## [WHAT TO DO]
Your answer should hold exactly the lines beginning with the one that contains "LUX pin VCC: none -> 3V3" and ending with the last line of the material, both included. Leave every picture out.

## [INFORMATION GIVEN]

========================================

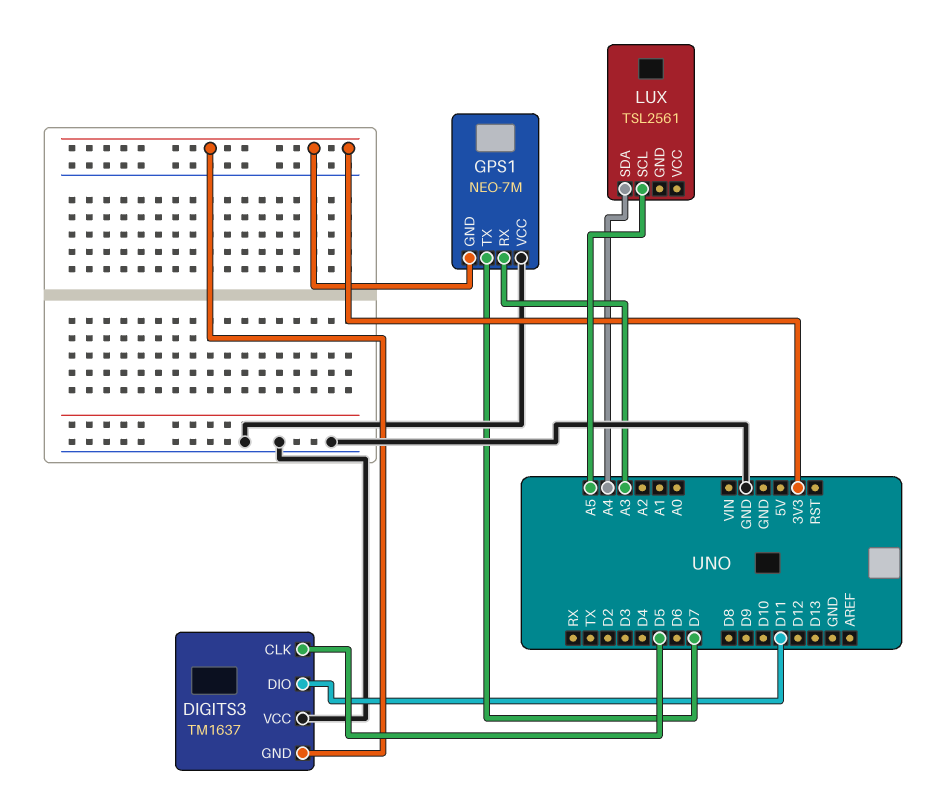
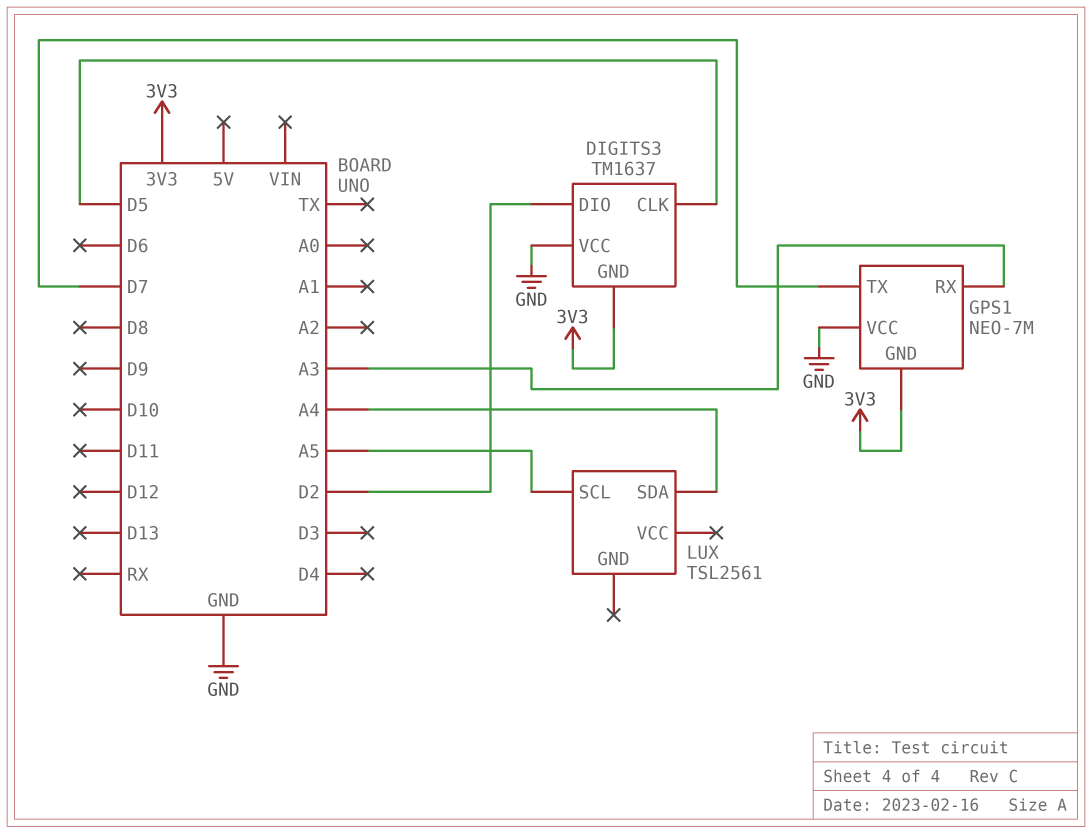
DIGITS3 pin DIO: D11 -> D2

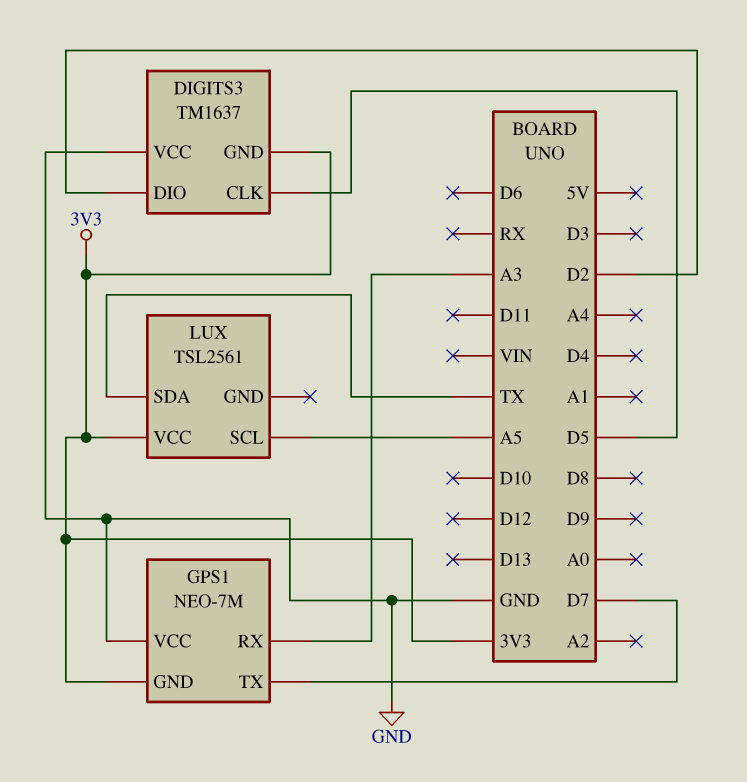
LUX pin SDA: A4 -> TX
LUX pin VCC: none -> 3V3

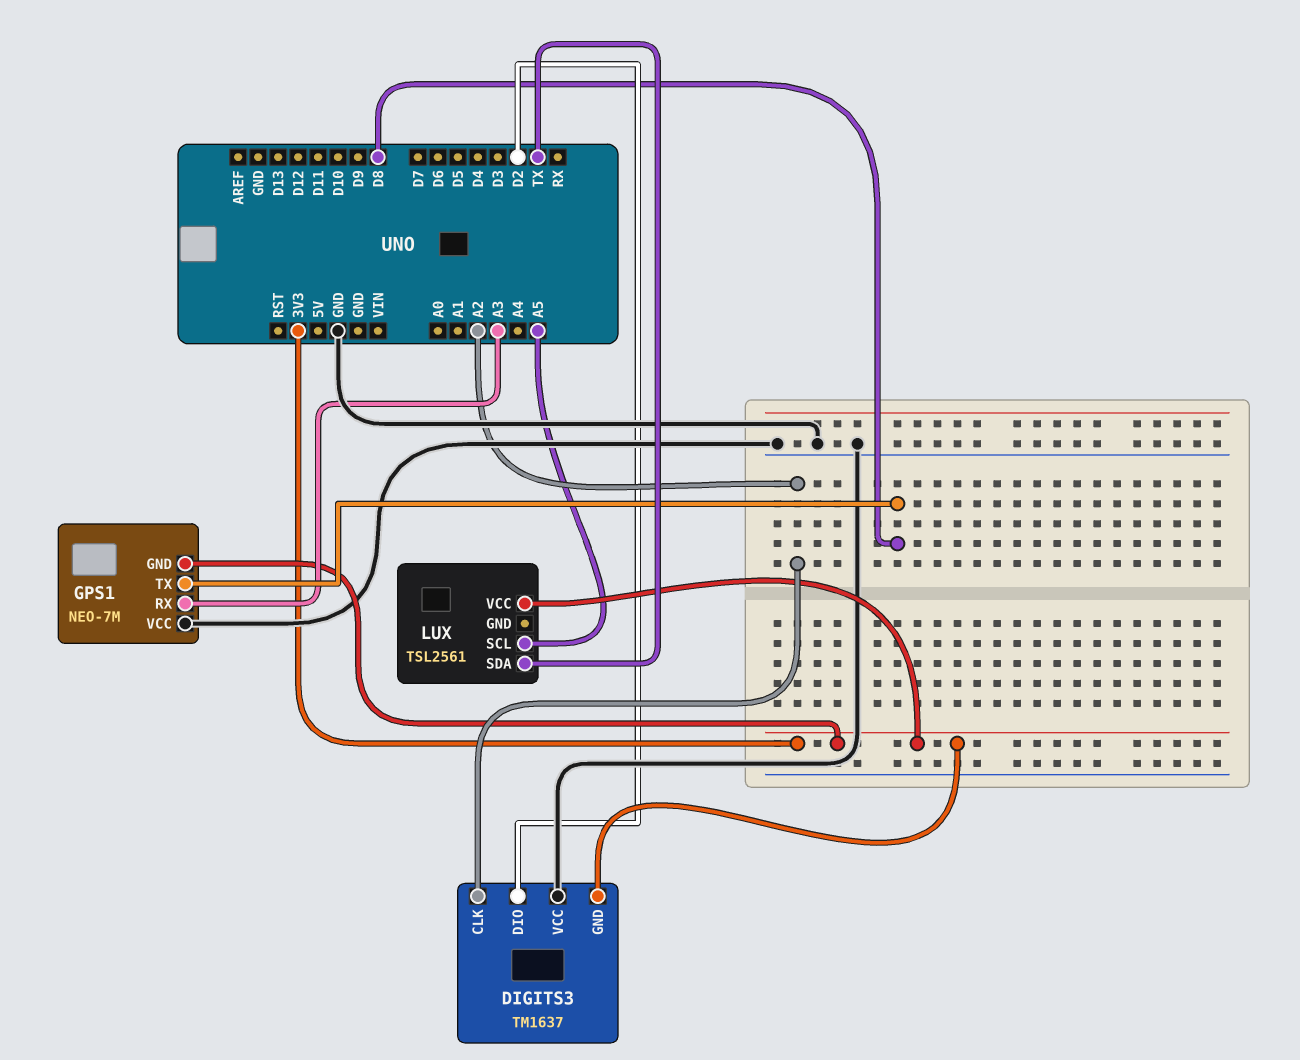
DIGITS3 pin CLK: D5 -> A2
GPS1 pin TX: D7 -> D8

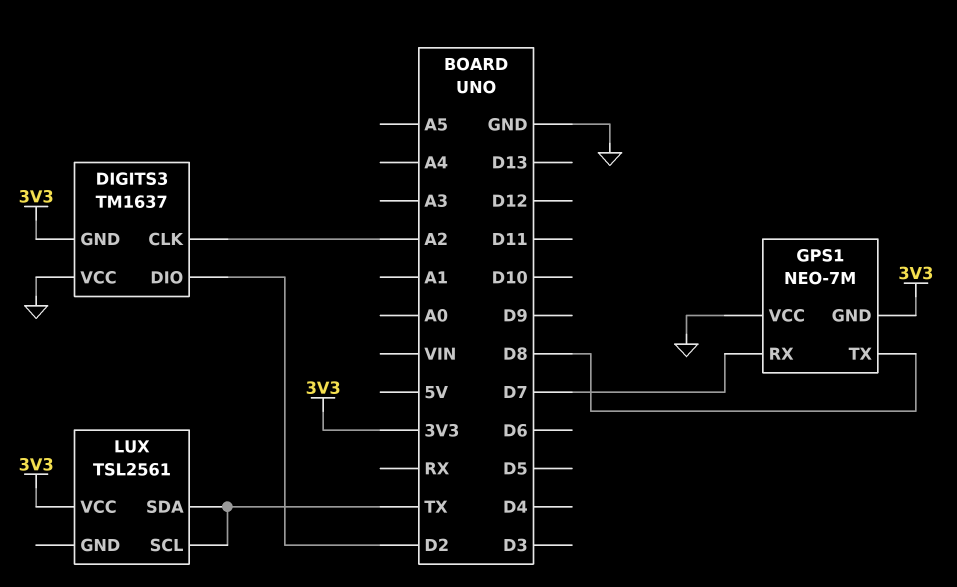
GPS1 pin RX: A3 -> D7
LUX pin SCL: A5 -> TX

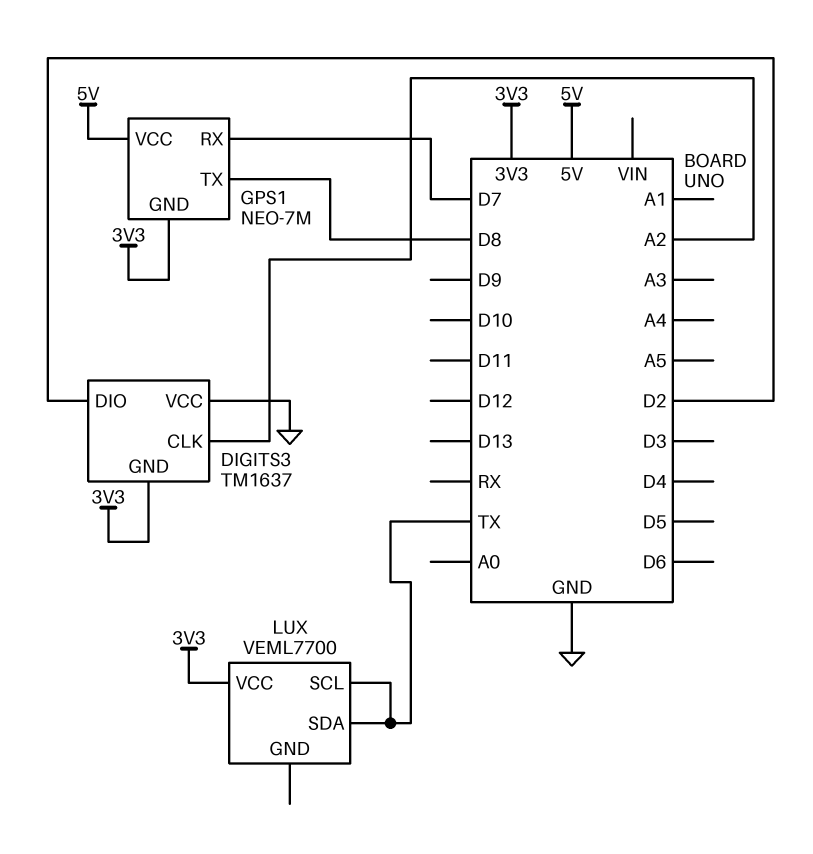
GPS1 pin VCC: GND -> 5V
LUX: TSL2561 -> VEML7700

========================================

## [OUTPUT FOR THIS EXERCISE]
LUX pin VCC: none -> 3V3

DIGITS3 pin CLK: D5 -> A2
GPS1 pin TX: D7 -> D8

GPS1 pin RX: A3 -> D7
LUX pin SCL: A5 -> TX

GPS1 pin VCC: GND -> 5V
LUX: TSL2561 -> VEML7700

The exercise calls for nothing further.